▶ [ACTIVITY]: Please work out how many lines in the data below contain "SCALE", and reply with that number alone.

▶ [EXERCISE DATA]:
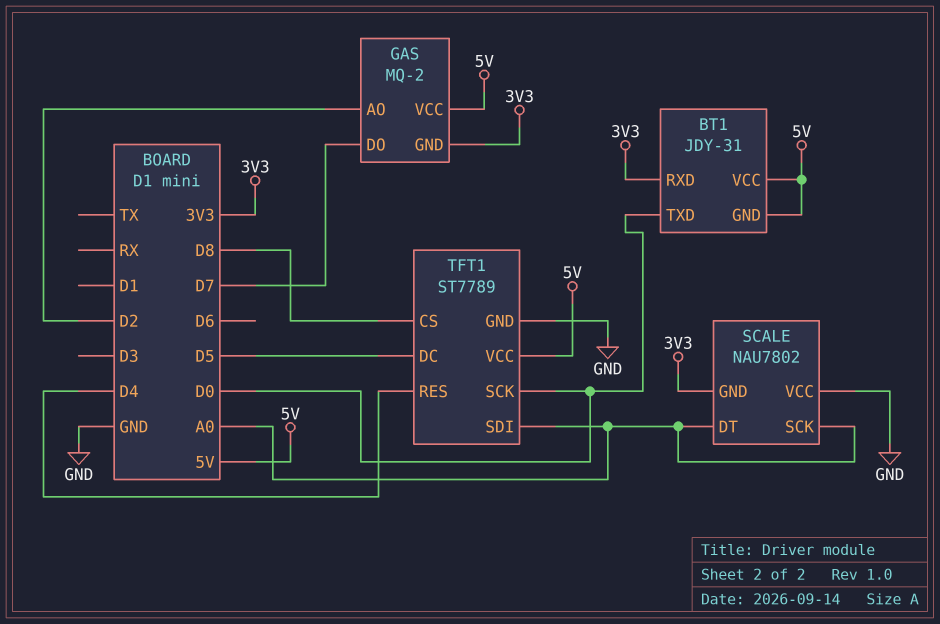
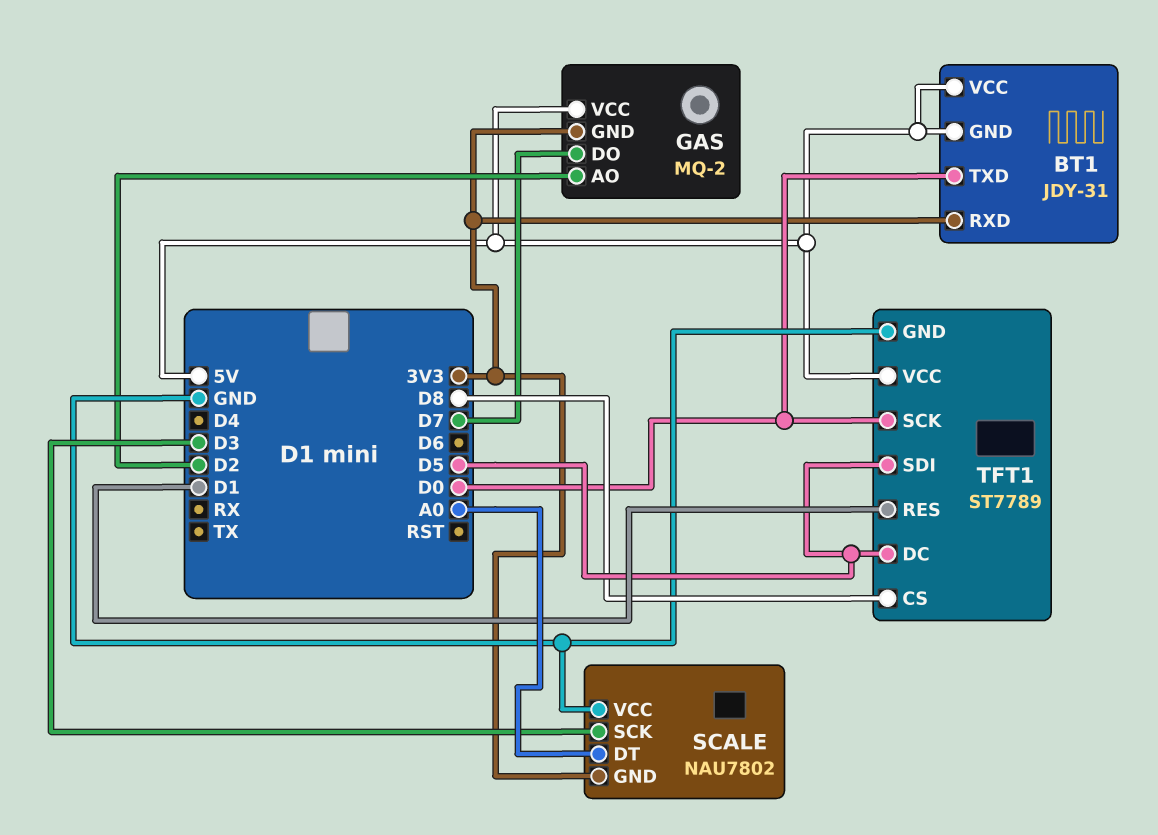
SCALE pin SCK: A0 -> D3
TFT1 pin RES: D4 -> D1
TFT1 pin SDI: A0 -> D5

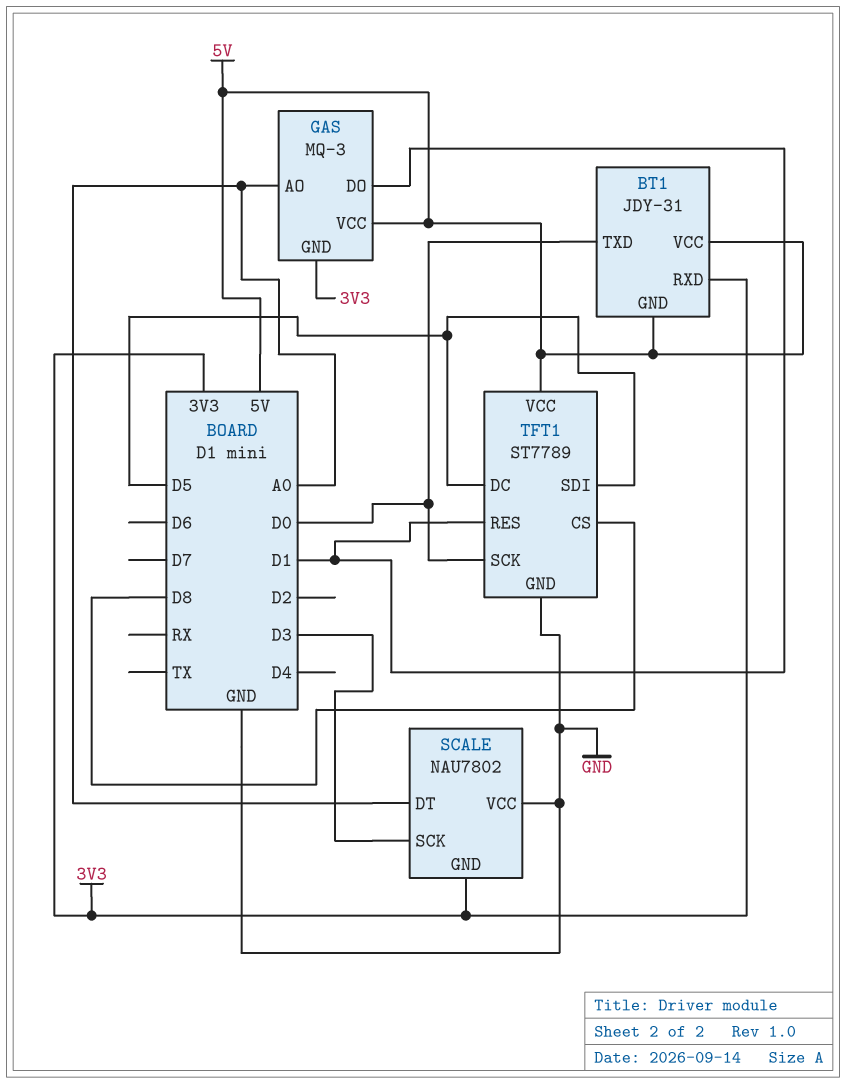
GAS: MQ-2 -> MQ-3
GAS pin AO: D2 -> A0
GAS pin DO: D7 -> D1

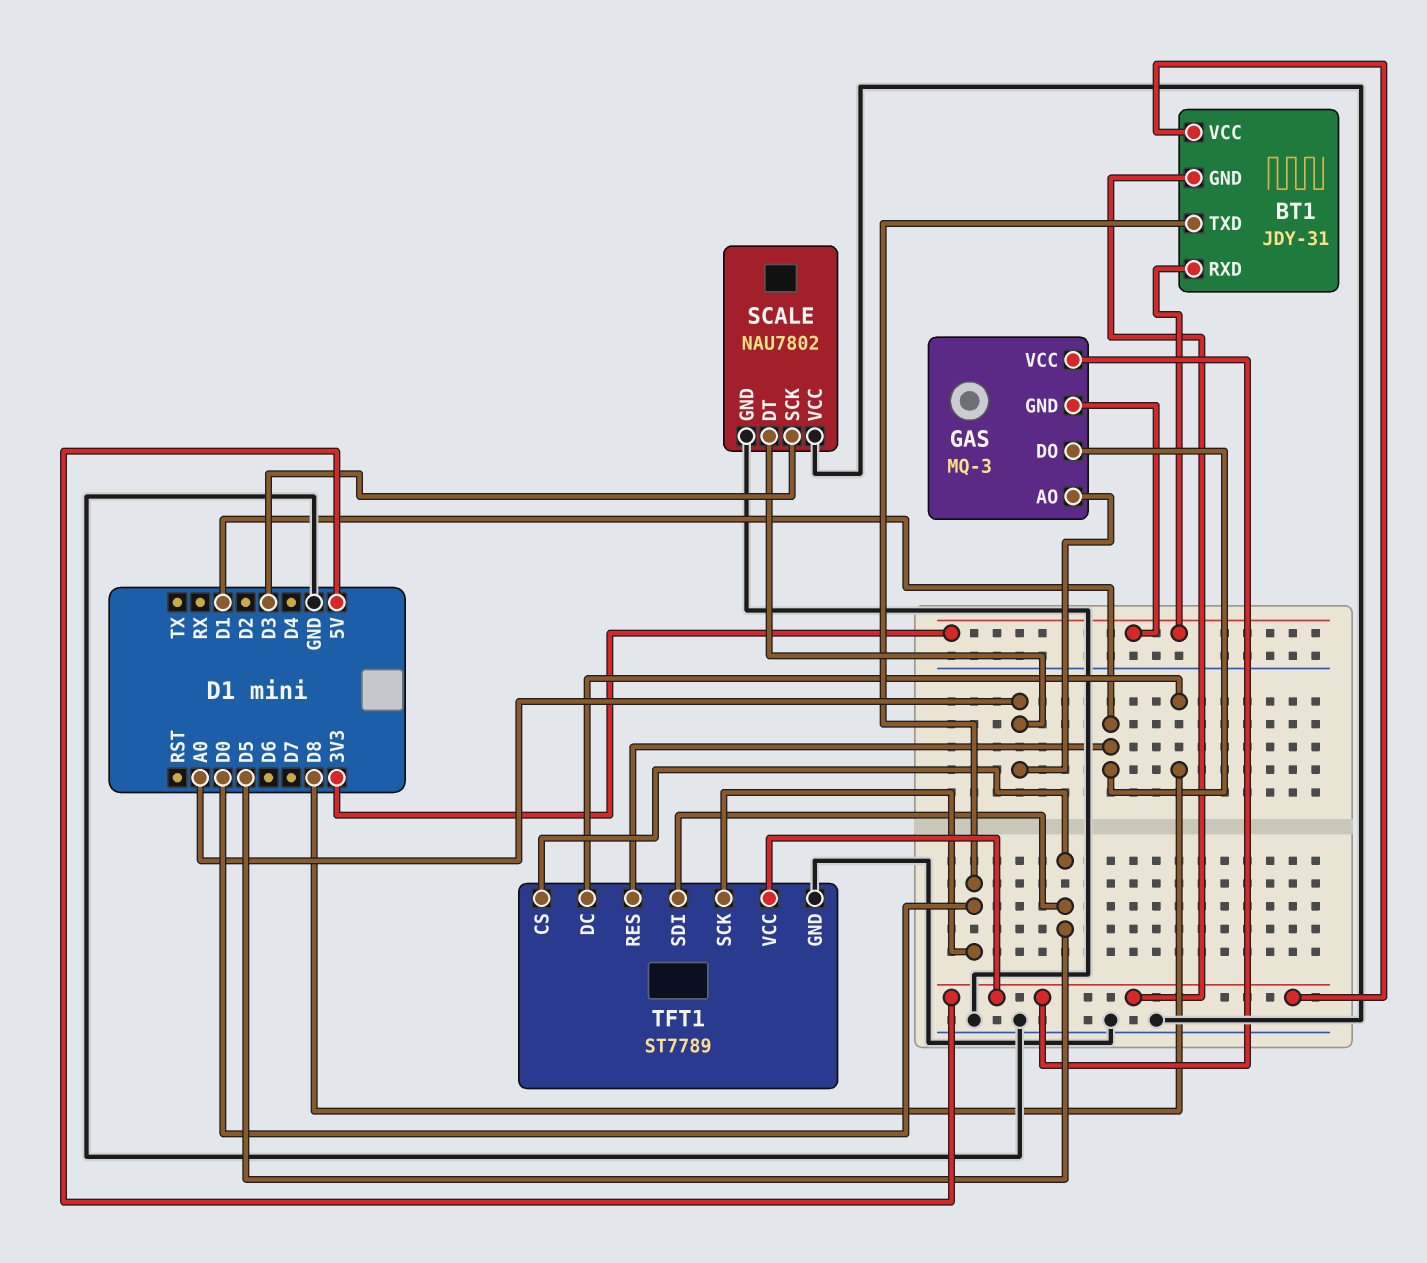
SCALE pin GND: 3V3 -> GND
TFT1 pin CS: D8 -> D5
TFT1 pin DC: D5 -> D8

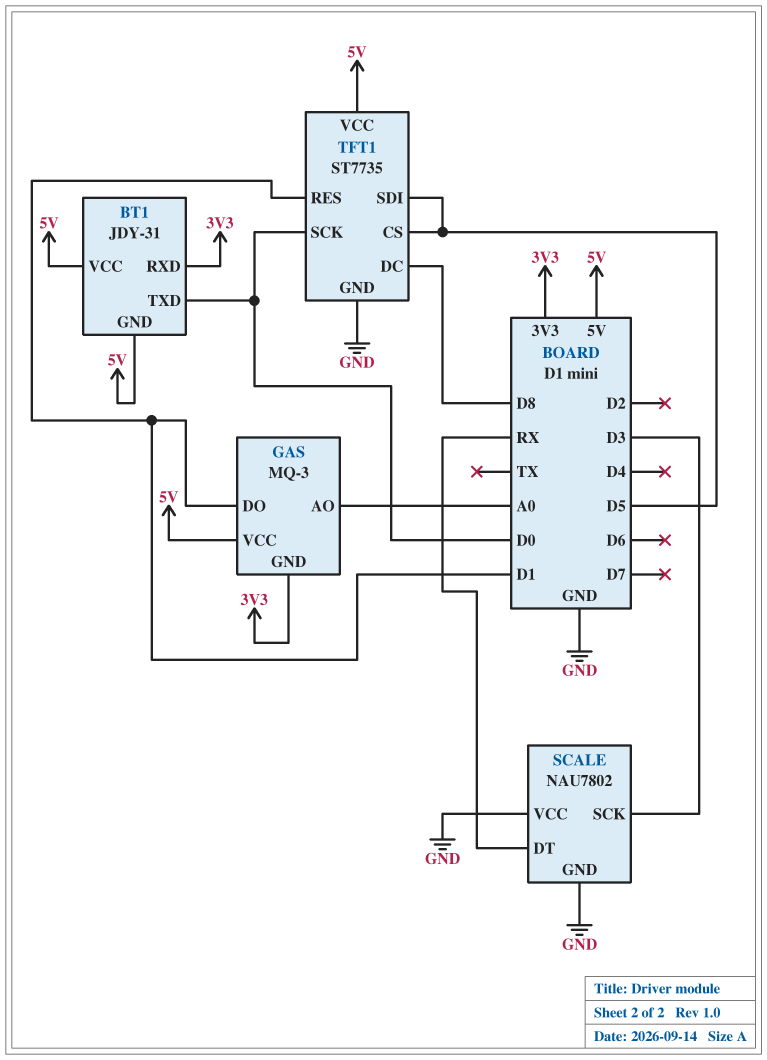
SCALE pin DT: A0 -> RX
TFT1: ST7789 -> ST7735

▶ [RESPONSE TO THE TASK]: 3